| WORK TASK |
Write out the following records exactly, each one in full.

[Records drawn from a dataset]
....

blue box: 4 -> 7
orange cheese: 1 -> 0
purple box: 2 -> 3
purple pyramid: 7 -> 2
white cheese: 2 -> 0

....

| ANSWER BOX |
blue box: 4 -> 7
orange cheese: 1 -> 0
purple box: 2 -> 3
purple pyramid: 7 -> 2
white cheese: 2 -> 0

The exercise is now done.